## Change detection data
• • • •
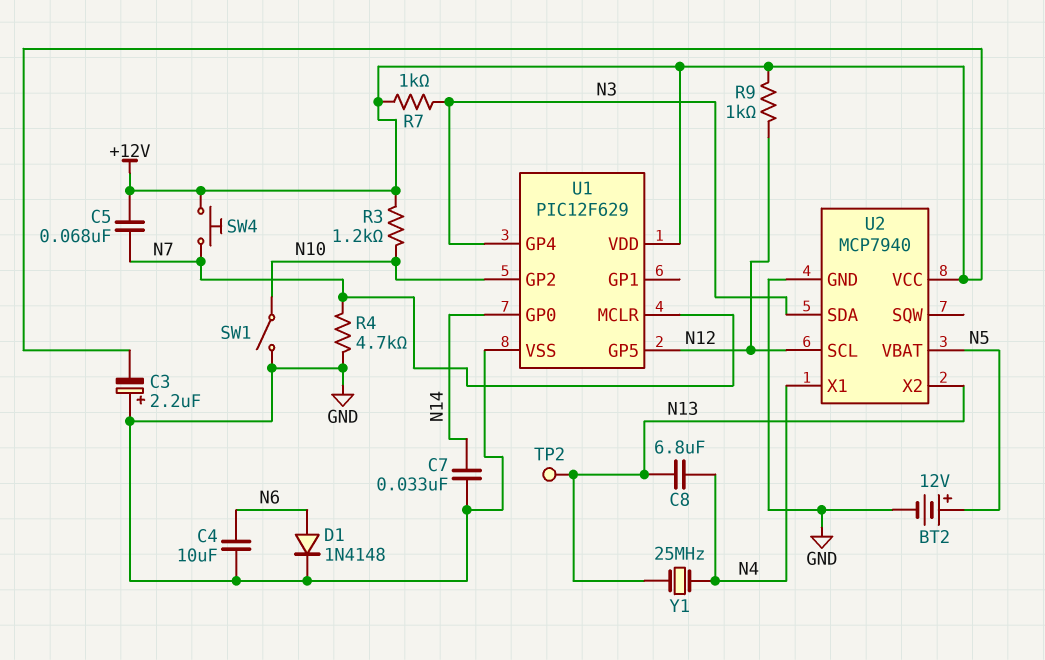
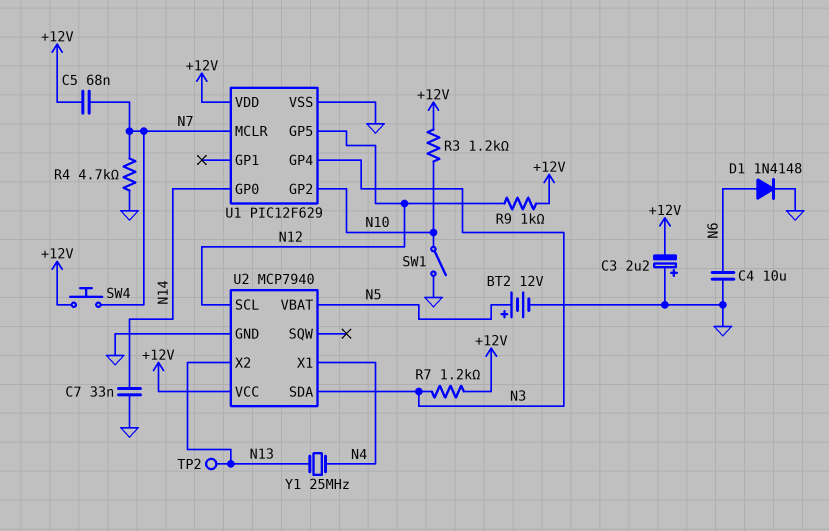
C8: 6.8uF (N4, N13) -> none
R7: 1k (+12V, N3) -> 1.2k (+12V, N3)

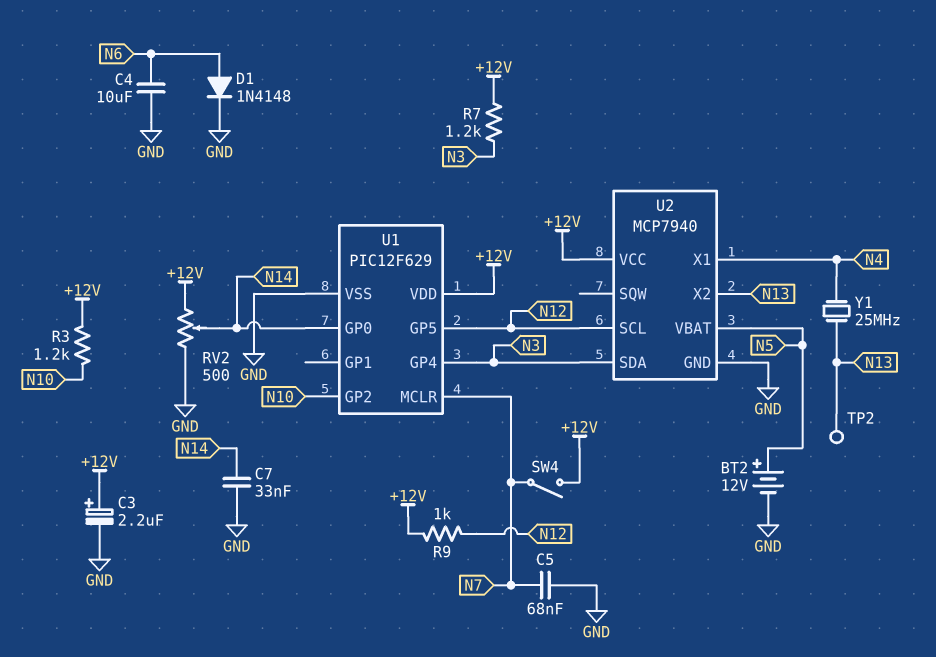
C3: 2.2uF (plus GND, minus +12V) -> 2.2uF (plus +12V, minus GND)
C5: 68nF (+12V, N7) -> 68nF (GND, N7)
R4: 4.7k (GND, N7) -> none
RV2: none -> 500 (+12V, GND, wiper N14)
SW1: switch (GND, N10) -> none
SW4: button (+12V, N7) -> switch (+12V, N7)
• • • •
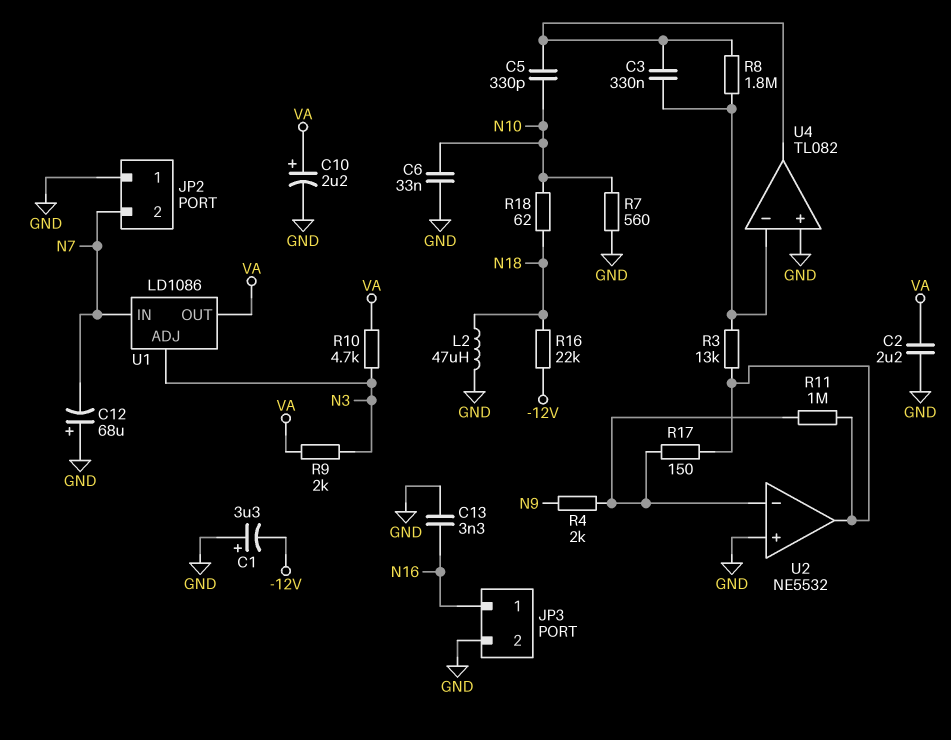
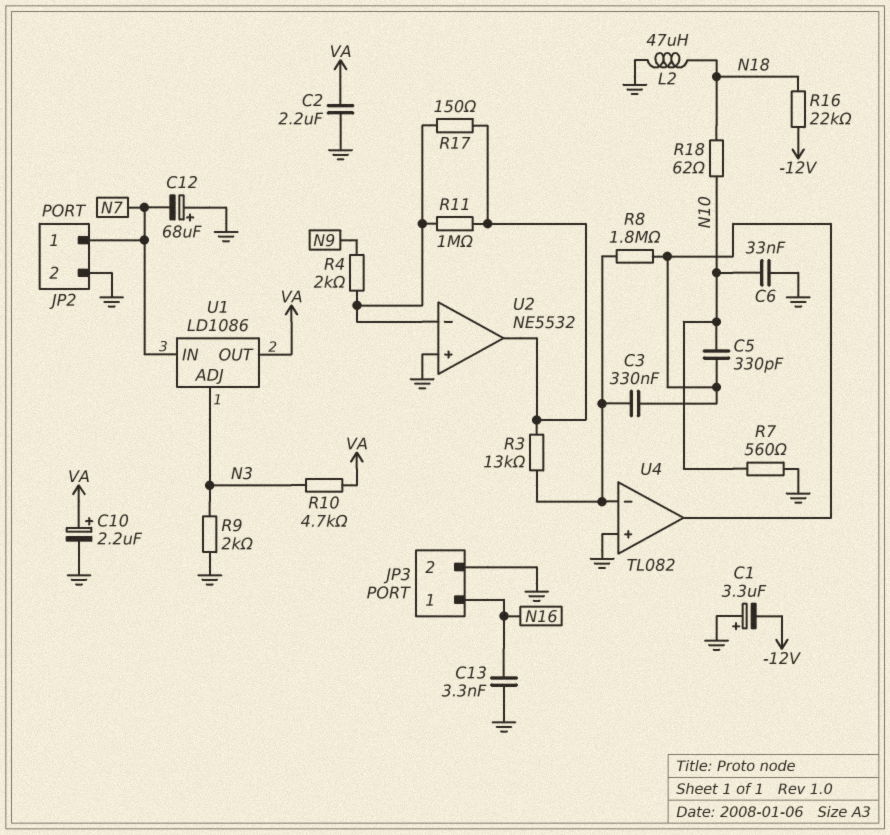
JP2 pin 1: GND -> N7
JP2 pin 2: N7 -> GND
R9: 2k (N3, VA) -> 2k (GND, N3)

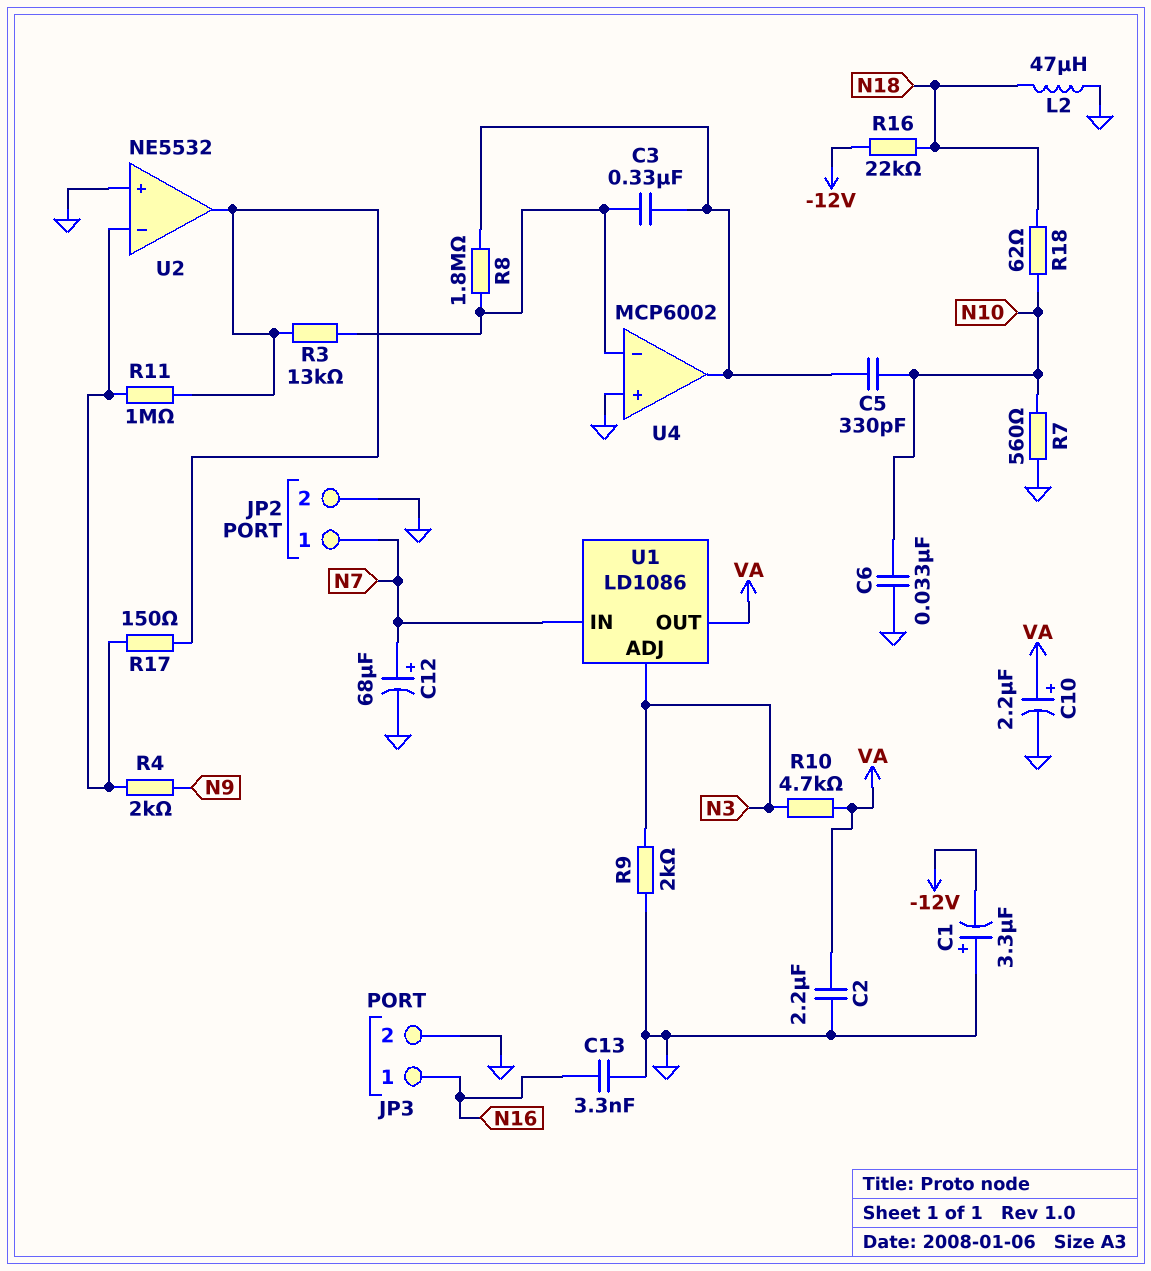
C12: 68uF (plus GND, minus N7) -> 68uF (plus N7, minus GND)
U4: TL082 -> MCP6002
• • • •
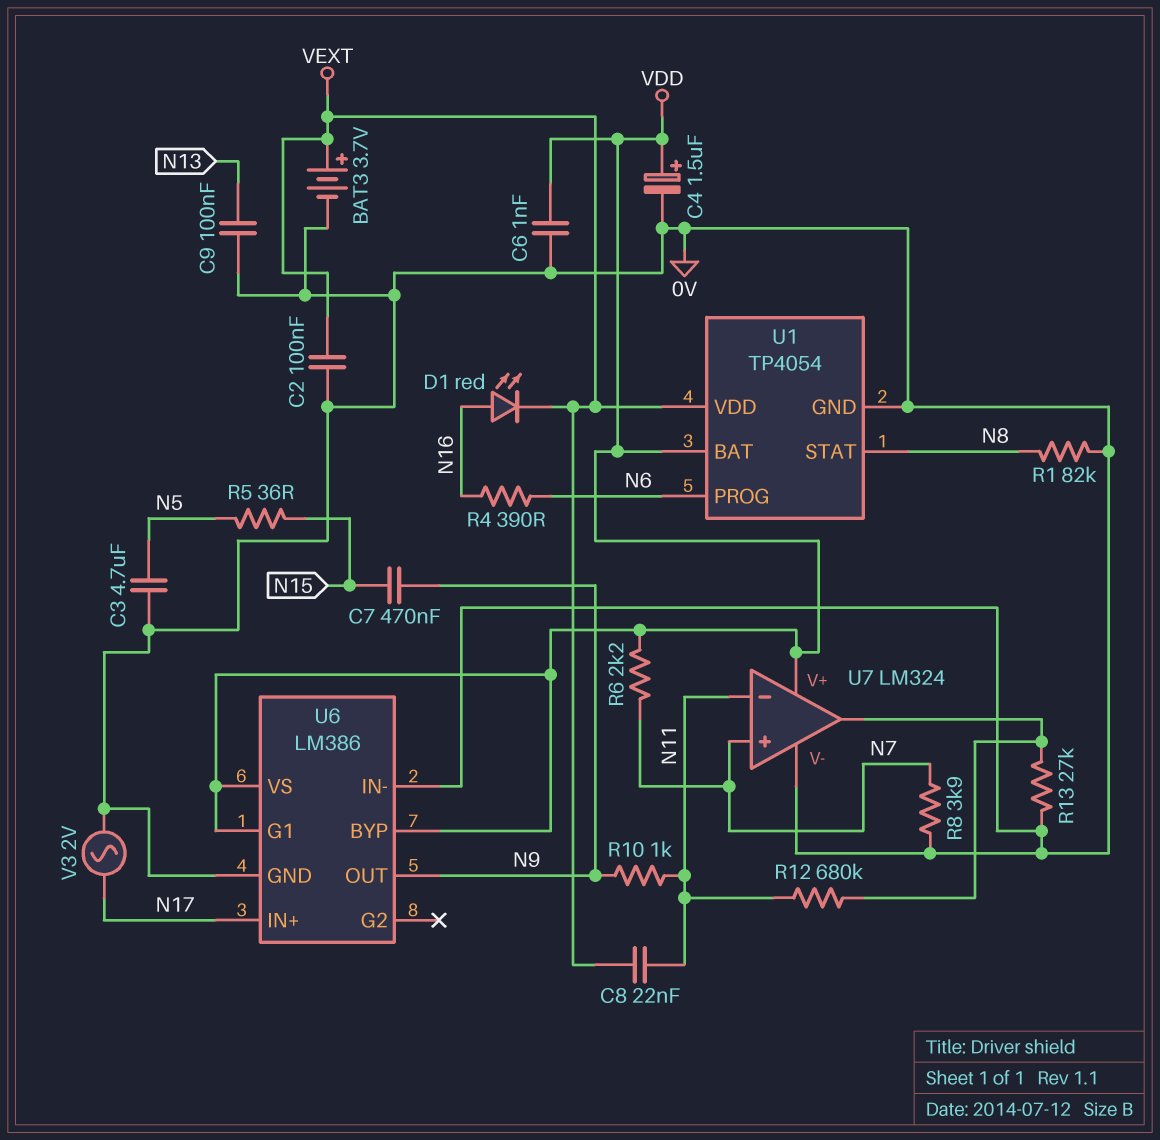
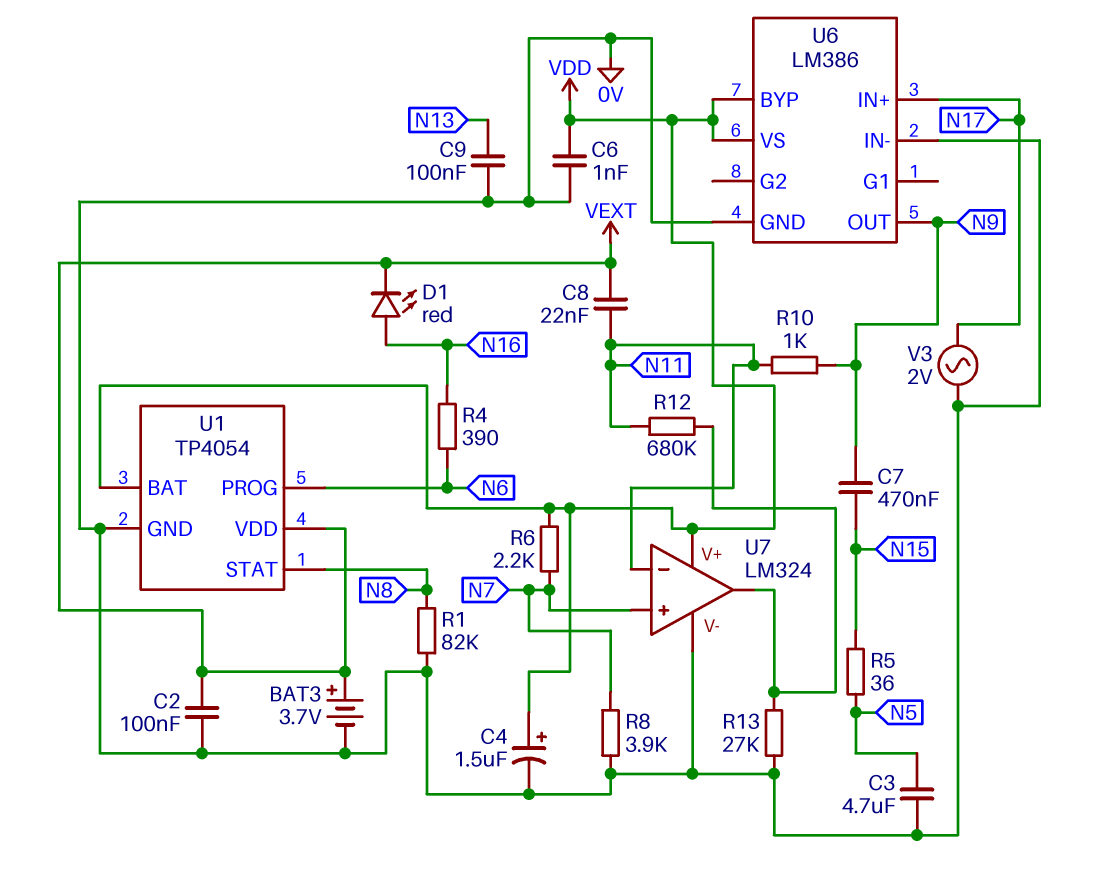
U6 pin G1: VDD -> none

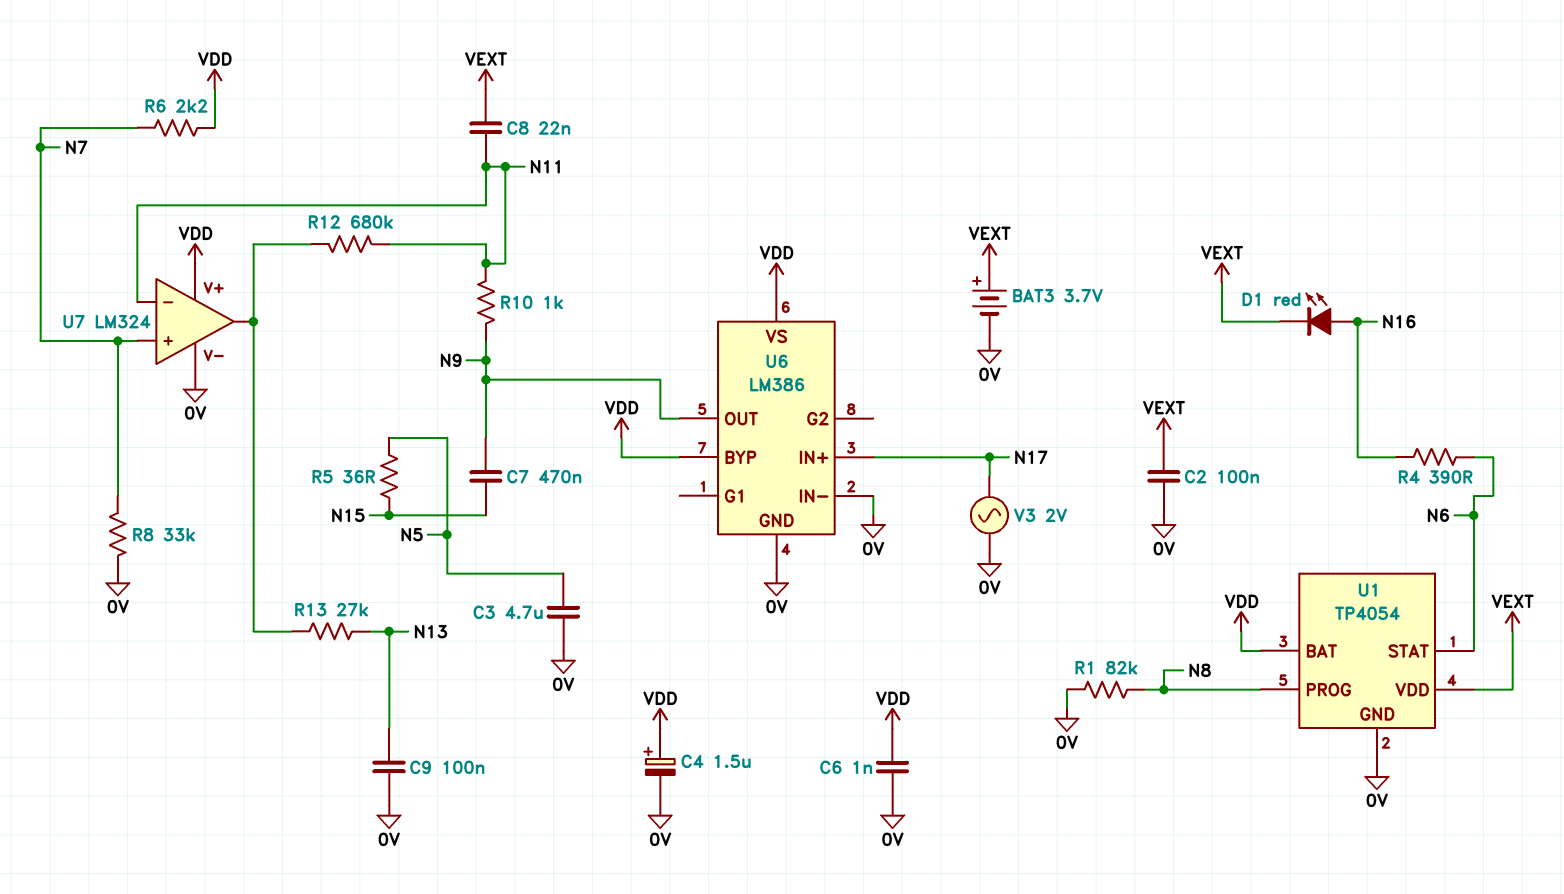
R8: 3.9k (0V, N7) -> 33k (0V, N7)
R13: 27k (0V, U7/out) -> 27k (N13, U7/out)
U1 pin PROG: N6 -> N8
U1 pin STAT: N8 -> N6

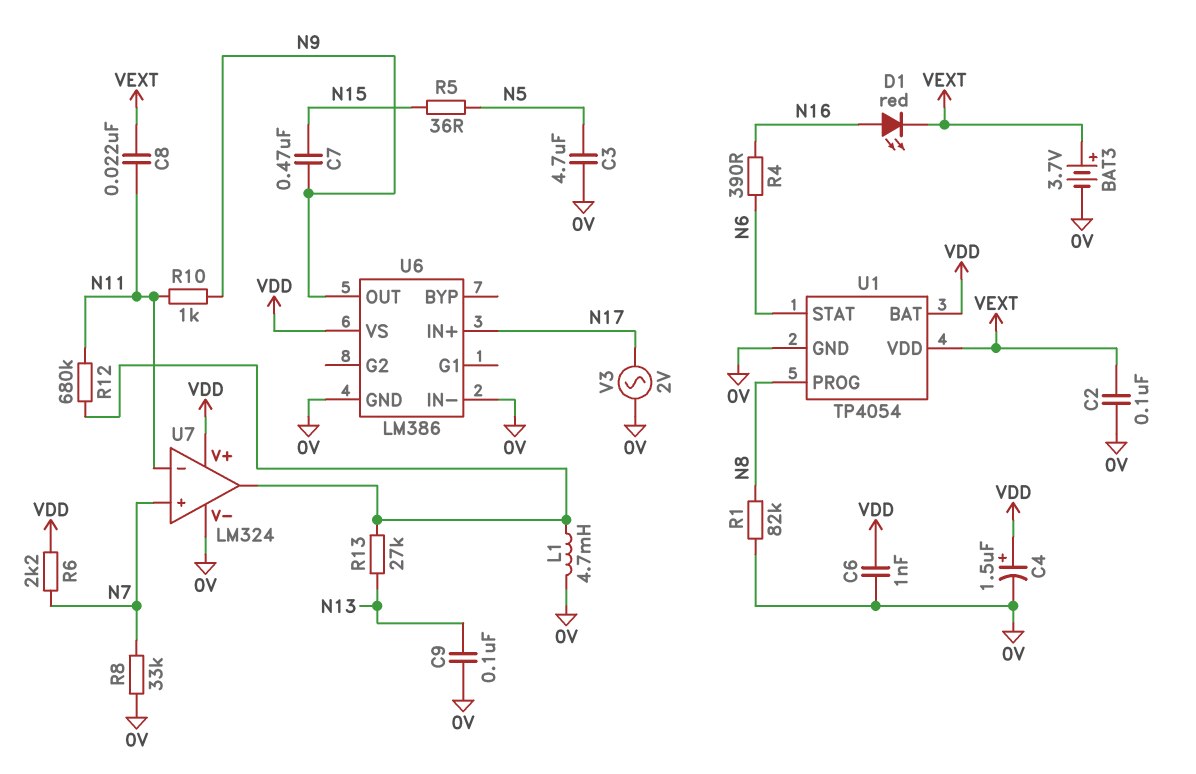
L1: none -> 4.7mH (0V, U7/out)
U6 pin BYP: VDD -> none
• • • •
## EXERCISE AIM
Set down, from the entries above, exactly the lines from the one with "SW1: switch (GND, N10) -> none" up to and including the one with "SW4: button (+12V, N7) -> switch (+12V, N7)", and no other lines.

## EXERCISE SOLUTION
SW1: switch (GND, N10) -> none
SW4: button (+12V, N7) -> switch (+12V, N7)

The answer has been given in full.